PROVIDED RECORDS
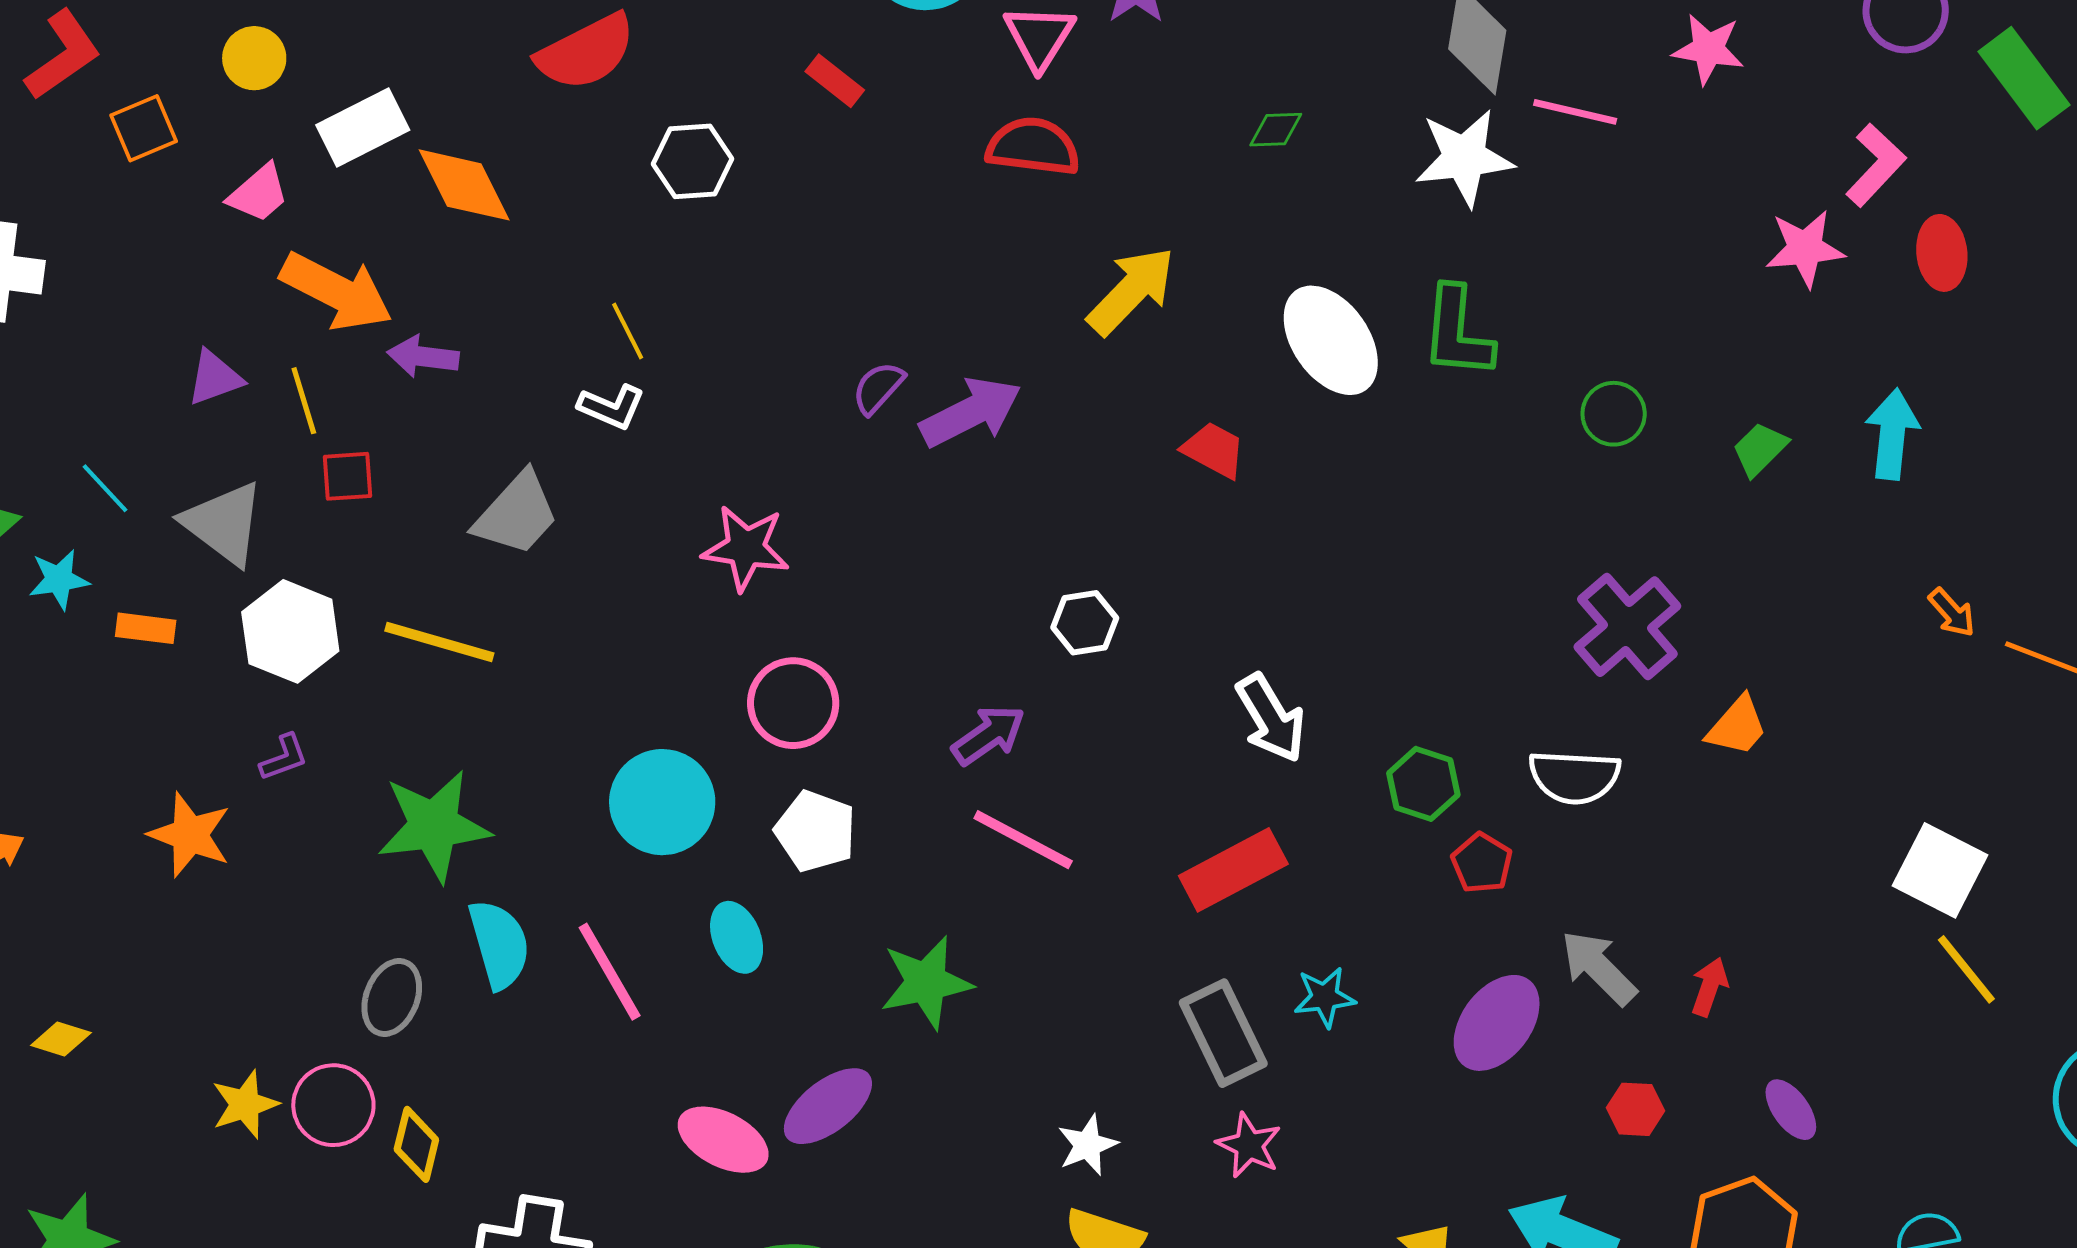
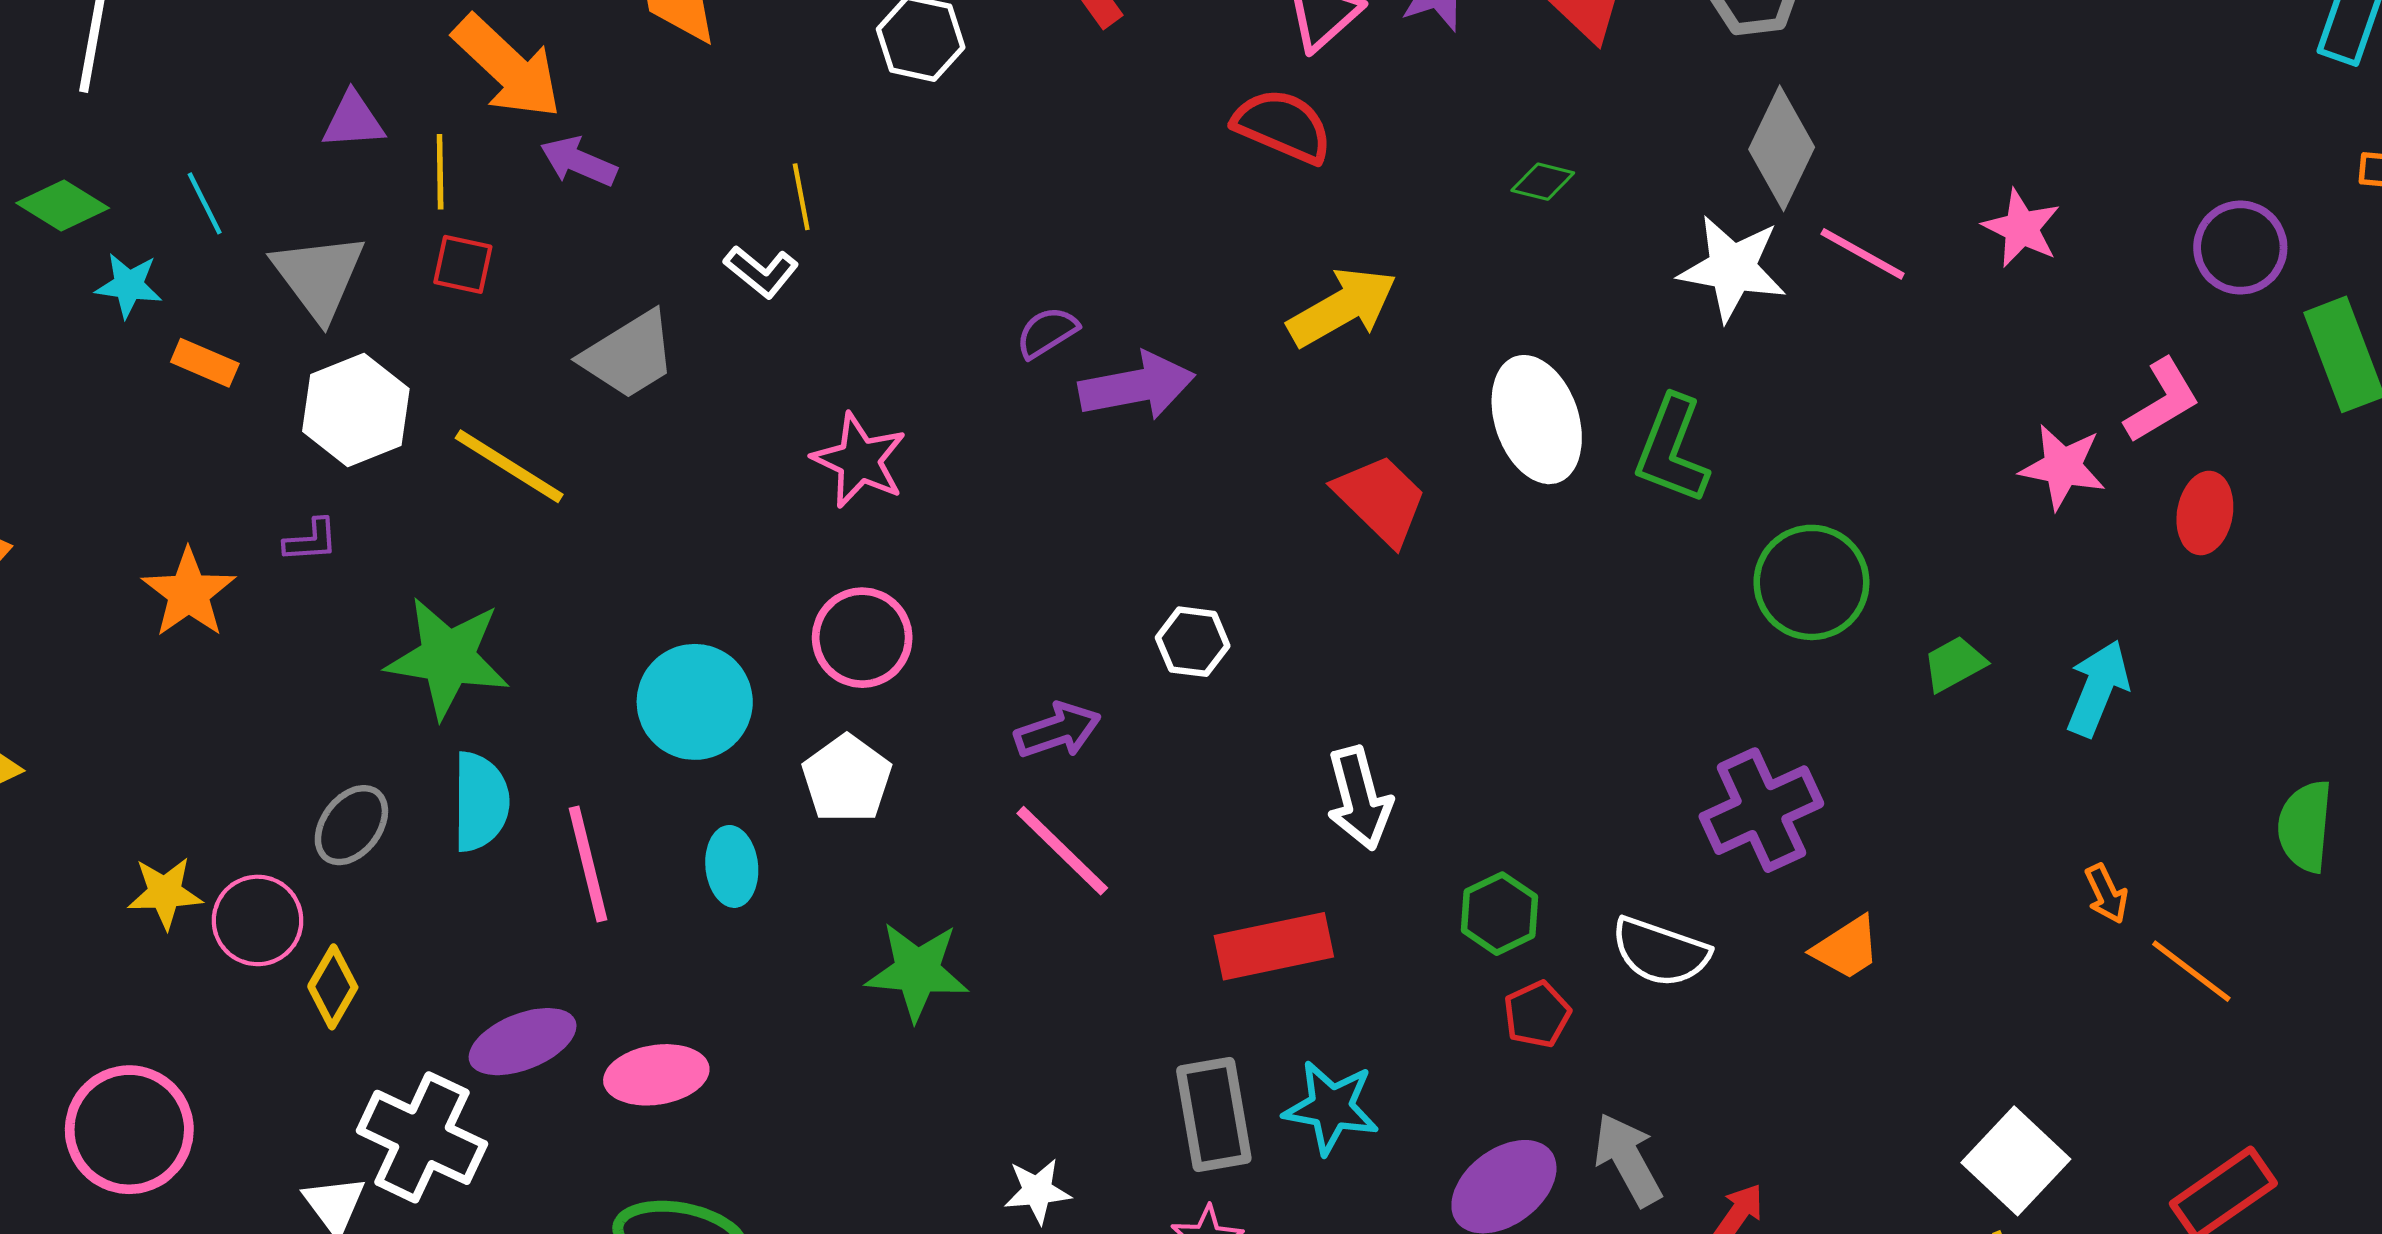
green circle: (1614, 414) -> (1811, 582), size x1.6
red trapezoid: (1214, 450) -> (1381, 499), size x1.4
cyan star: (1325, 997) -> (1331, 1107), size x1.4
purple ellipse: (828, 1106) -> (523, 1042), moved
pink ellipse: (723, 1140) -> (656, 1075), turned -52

TASK REQUIREMENTS
If a line in the material contains "ellipse", show it.

SOLUTION FOR THIS EXERCISE
purple ellipse: (828, 1106) -> (523, 1042), moved
pink ellipse: (723, 1140) -> (656, 1075), turned -52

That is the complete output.